INSTRUCTIONS TO FOLLOW »
Pull every line holding the word "verde" out of the data and copy it.

Source data:
--------------------------------
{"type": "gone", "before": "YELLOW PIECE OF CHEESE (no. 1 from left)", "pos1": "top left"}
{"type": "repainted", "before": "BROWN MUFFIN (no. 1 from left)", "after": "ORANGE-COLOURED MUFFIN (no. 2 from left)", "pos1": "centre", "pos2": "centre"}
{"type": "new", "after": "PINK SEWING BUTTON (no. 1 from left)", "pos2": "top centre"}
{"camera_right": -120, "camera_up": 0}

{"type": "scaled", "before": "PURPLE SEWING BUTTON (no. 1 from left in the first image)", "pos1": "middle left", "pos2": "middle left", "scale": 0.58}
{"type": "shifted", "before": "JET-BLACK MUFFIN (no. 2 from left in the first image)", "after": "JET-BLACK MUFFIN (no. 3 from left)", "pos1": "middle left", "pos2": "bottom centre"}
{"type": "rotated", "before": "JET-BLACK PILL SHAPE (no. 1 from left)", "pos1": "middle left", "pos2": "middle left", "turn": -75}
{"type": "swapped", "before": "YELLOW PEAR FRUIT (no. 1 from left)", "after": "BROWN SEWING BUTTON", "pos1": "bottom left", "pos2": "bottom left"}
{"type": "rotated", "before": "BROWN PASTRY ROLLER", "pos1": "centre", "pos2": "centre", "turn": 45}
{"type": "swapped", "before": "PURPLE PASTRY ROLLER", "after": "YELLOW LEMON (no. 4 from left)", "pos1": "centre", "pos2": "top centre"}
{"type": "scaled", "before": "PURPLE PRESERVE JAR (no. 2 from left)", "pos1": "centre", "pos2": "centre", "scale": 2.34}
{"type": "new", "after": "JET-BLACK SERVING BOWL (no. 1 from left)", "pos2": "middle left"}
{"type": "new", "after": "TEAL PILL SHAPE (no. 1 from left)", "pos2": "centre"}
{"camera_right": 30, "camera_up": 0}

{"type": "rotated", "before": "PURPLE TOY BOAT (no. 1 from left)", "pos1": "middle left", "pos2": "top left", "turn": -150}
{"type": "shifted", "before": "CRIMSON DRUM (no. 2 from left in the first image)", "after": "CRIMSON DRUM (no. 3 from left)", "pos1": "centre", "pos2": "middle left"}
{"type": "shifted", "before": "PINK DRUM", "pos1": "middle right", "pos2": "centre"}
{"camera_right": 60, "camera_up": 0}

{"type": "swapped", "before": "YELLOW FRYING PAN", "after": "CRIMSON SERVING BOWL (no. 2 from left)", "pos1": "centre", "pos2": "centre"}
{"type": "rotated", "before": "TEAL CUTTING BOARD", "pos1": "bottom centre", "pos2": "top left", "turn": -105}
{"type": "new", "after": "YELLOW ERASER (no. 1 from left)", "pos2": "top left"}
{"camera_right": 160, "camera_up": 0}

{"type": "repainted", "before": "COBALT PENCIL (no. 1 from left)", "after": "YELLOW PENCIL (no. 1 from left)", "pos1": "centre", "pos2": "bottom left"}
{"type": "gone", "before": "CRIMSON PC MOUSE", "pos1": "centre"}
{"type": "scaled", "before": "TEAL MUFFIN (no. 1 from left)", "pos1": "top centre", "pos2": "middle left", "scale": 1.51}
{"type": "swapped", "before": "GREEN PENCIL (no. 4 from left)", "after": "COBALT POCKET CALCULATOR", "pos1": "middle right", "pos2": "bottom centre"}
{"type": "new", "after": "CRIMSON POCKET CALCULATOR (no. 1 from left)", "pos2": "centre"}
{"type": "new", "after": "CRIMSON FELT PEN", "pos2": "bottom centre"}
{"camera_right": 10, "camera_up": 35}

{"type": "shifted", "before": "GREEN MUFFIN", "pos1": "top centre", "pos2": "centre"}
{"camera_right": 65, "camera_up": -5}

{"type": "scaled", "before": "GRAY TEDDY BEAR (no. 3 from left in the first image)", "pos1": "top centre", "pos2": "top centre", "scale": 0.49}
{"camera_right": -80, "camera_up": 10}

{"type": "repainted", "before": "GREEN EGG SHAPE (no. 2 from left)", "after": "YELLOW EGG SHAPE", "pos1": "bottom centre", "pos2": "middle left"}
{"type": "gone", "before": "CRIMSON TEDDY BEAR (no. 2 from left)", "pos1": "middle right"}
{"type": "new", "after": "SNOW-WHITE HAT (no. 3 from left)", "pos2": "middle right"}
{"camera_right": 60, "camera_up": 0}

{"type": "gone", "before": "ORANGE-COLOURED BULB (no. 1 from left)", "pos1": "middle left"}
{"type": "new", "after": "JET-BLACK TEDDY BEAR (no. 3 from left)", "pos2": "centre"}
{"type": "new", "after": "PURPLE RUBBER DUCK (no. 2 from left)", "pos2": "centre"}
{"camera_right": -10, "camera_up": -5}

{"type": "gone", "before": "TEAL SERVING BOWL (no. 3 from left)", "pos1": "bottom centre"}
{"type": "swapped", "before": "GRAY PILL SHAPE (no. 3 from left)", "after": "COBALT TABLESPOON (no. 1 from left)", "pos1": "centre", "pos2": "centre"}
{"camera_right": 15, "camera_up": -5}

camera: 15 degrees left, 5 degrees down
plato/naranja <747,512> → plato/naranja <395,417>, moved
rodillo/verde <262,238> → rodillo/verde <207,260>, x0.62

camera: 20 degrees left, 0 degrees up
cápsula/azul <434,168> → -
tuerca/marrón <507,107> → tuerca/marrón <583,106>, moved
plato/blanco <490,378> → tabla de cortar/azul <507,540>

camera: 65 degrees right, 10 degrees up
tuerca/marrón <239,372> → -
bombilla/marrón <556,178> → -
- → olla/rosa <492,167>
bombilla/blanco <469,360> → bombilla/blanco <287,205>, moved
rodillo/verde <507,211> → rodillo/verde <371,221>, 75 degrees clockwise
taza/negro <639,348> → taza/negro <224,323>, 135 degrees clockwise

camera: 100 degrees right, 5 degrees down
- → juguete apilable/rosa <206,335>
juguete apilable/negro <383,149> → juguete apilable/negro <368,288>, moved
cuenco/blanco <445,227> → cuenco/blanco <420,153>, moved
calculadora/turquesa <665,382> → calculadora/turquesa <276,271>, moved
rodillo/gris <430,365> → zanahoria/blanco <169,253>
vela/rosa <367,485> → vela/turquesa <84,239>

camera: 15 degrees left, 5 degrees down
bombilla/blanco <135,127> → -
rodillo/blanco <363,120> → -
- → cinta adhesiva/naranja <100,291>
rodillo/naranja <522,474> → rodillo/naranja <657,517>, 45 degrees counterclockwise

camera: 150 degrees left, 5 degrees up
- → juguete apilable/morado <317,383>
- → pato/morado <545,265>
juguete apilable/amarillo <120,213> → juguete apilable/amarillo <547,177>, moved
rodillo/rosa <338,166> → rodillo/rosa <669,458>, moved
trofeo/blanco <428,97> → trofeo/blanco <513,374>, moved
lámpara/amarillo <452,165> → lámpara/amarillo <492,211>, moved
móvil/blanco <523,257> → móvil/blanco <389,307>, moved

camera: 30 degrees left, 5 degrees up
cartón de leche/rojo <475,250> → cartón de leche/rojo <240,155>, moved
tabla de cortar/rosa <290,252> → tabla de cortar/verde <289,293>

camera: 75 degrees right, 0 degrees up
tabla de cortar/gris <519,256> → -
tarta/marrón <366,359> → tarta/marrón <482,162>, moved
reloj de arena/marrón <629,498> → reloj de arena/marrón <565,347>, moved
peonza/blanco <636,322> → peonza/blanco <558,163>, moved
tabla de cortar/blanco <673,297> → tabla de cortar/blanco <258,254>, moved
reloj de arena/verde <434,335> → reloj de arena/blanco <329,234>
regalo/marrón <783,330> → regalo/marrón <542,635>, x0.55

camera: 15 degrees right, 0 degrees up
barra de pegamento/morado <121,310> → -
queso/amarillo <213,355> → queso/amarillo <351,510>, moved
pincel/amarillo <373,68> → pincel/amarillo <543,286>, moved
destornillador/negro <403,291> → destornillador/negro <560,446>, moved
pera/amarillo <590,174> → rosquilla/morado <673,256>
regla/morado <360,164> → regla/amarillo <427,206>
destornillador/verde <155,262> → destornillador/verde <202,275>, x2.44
--------------------------------
EXERCISE SOLUTION »
rodillo/verde <262,238> → rodillo/verde <207,260>, x0.62
rodillo/verde <507,211> → rodillo/verde <371,221>, 75 degrees clockwise
tabla de cortar/rosa <290,252> → tabla de cortar/verde <289,293>
reloj de arena/verde <434,335> → reloj de arena/blanco <329,234>
destornillador/verde <155,262> → destornillador/verde <202,275>, x2.44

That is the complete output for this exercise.